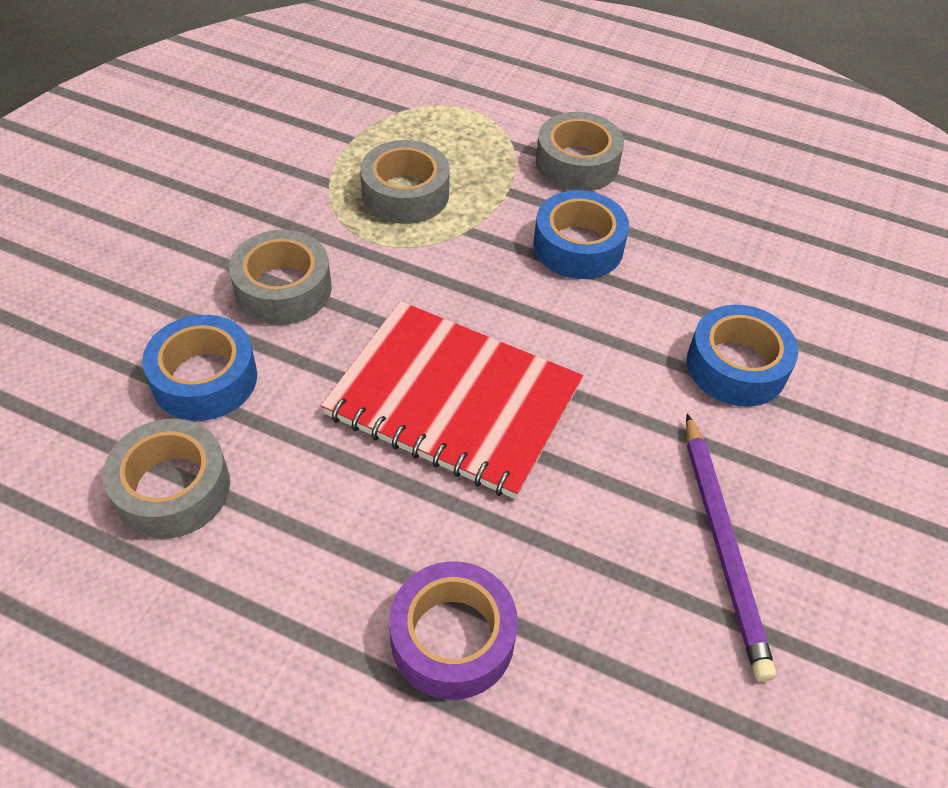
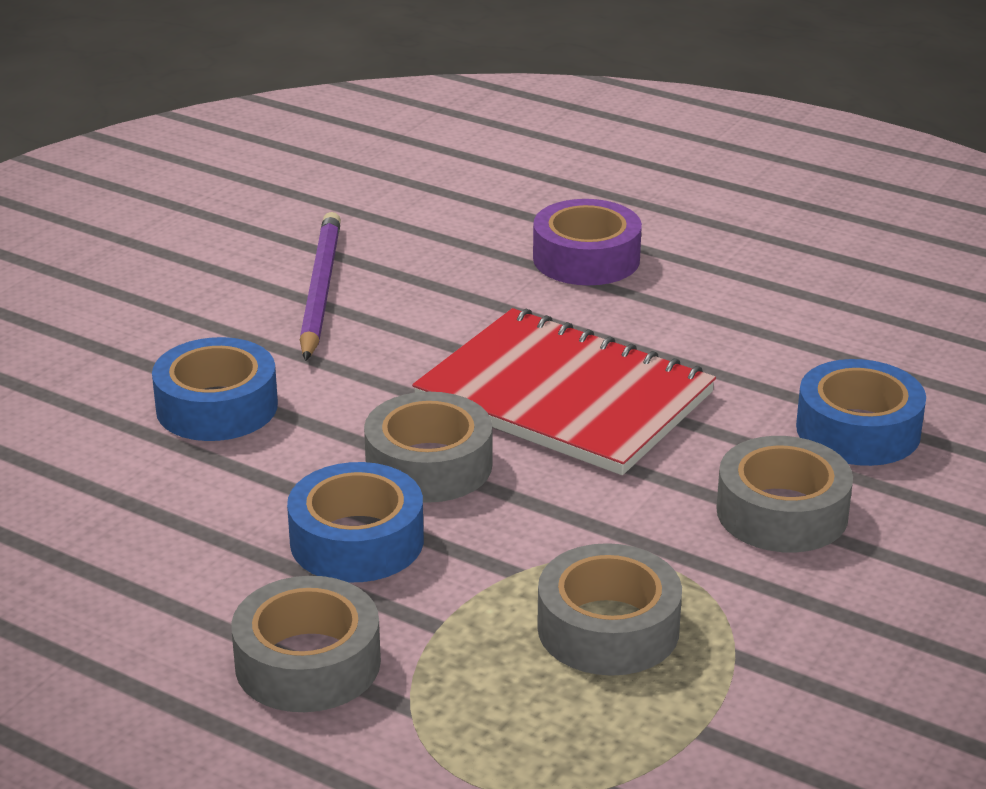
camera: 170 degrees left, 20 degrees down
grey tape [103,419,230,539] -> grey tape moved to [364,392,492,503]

==

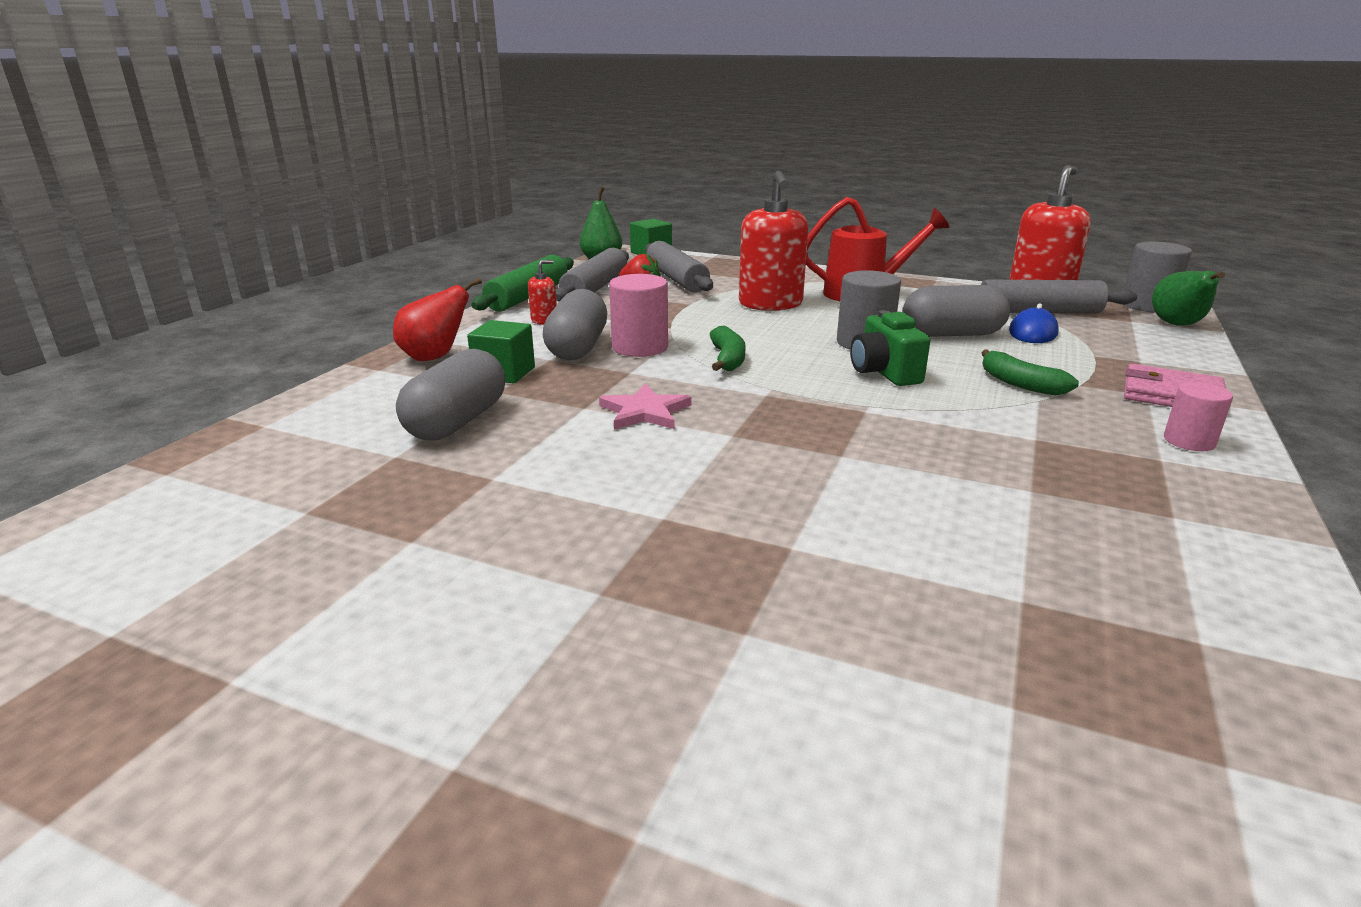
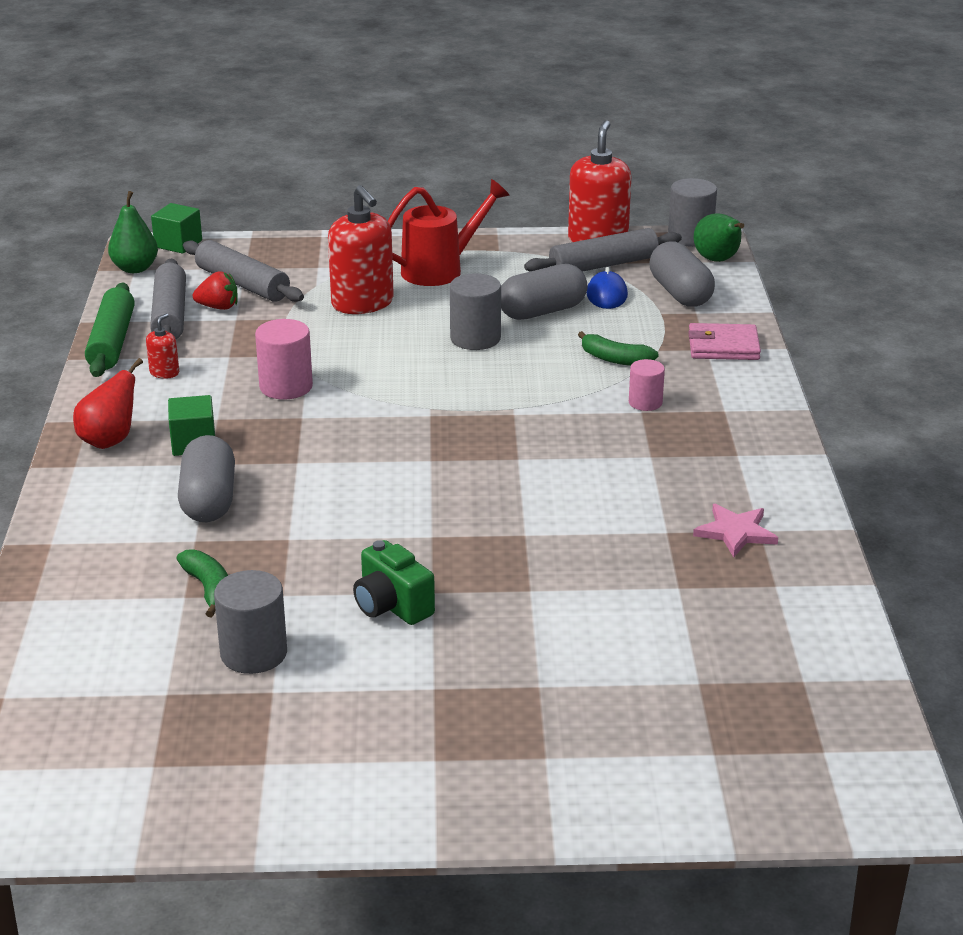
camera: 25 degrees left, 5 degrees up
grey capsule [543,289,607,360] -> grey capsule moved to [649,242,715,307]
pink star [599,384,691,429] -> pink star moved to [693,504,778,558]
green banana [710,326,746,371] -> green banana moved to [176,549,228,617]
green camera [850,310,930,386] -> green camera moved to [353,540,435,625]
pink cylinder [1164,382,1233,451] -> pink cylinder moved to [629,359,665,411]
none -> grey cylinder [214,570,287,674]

...

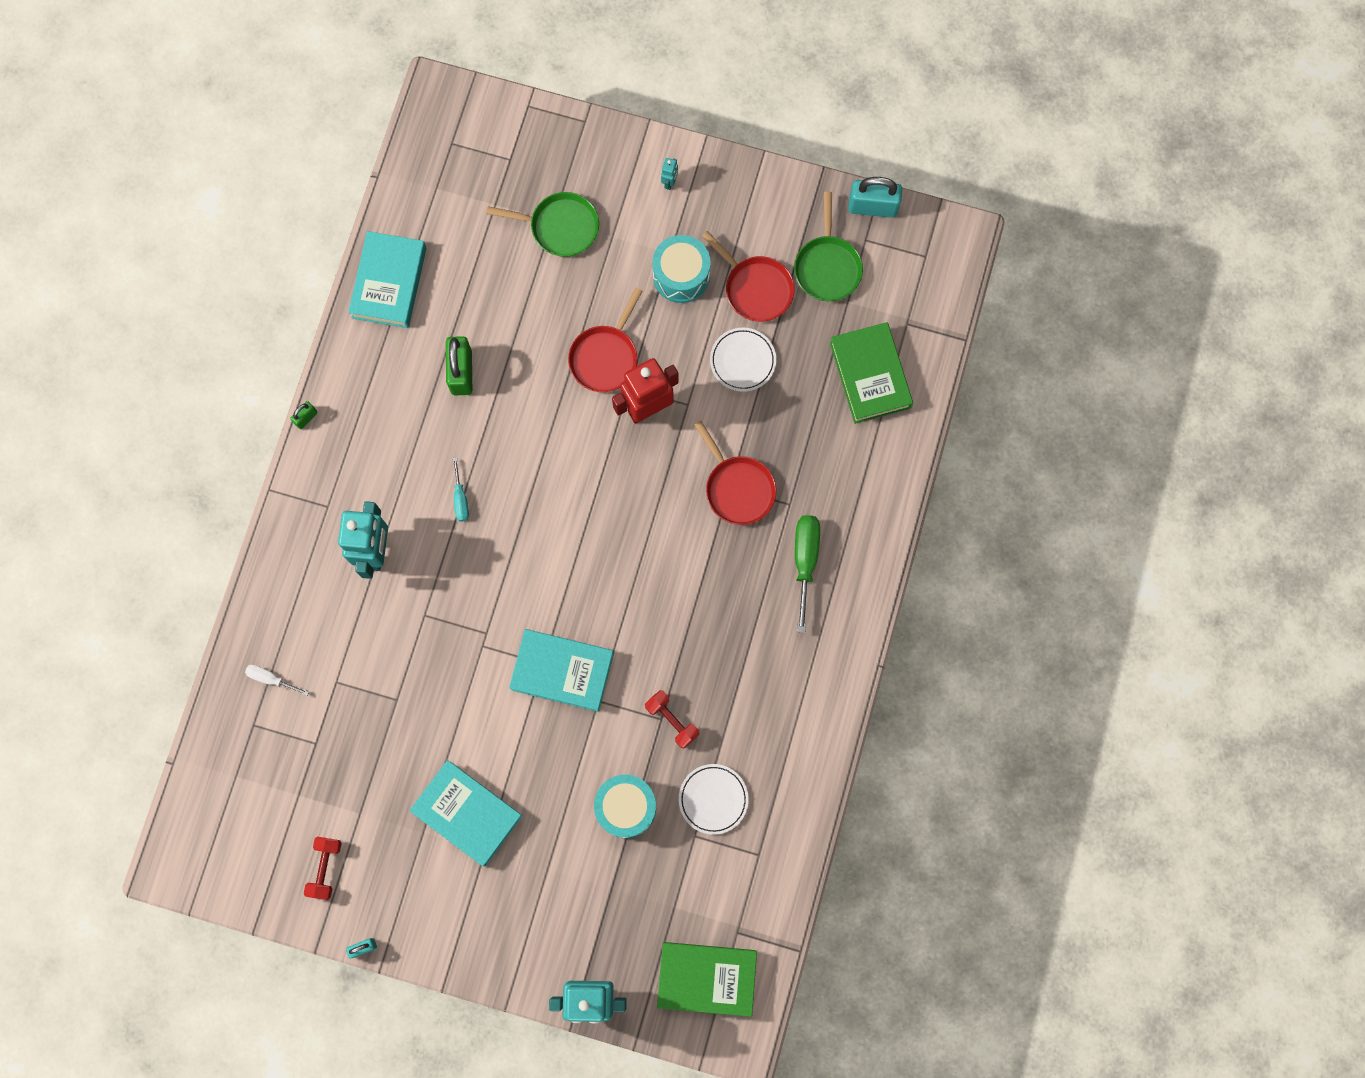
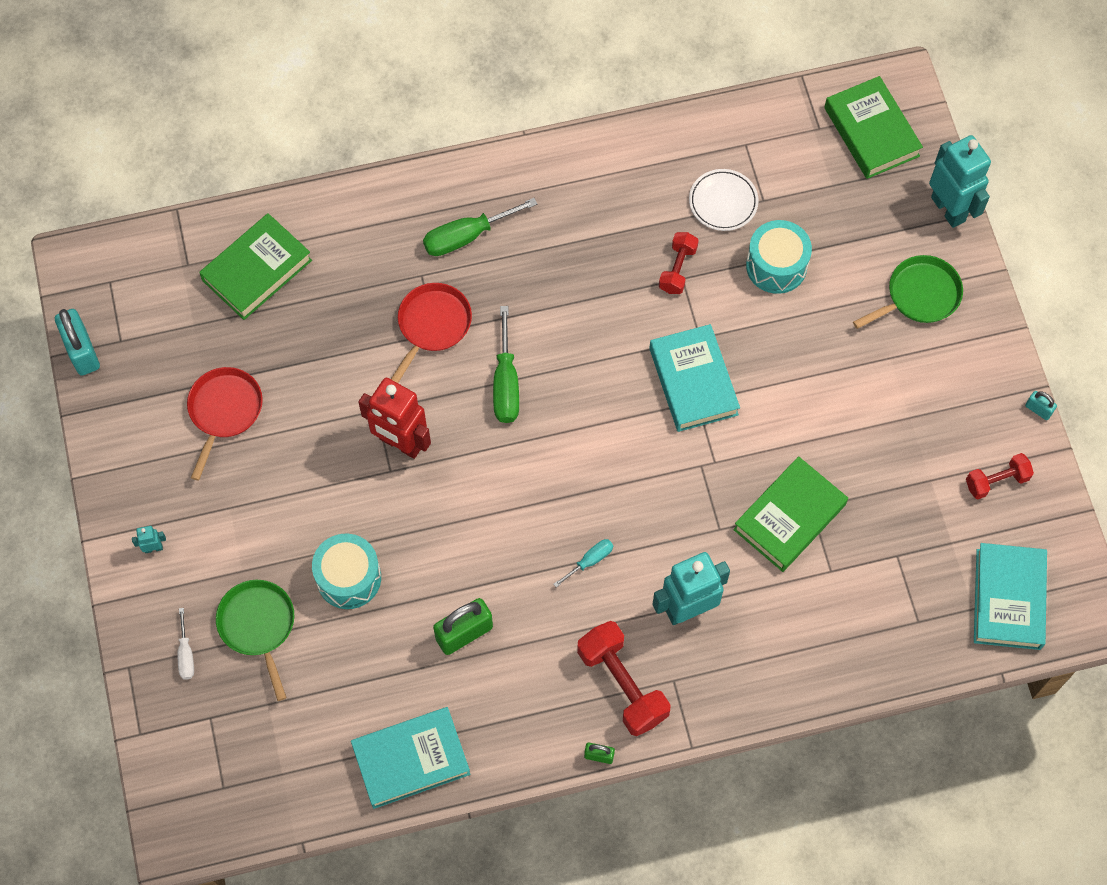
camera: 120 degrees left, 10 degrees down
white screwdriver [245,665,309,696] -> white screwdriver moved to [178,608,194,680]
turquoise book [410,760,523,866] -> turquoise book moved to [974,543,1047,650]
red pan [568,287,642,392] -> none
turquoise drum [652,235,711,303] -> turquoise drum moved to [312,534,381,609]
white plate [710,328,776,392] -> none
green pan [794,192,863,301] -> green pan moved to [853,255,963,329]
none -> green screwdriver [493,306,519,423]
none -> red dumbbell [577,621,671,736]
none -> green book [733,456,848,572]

TASK DETAILS: In the data above, start at the line that has "camera: 170 degrees left, 20 degrees down", stop after the line that has "grey tape [103,419,230,539]", and print every line in between exactly as it stands.

TASK ANSWER:
camera: 170 degrees left, 20 degrees down
grey tape [103,419,230,539] -> grey tape moved to [364,392,492,503]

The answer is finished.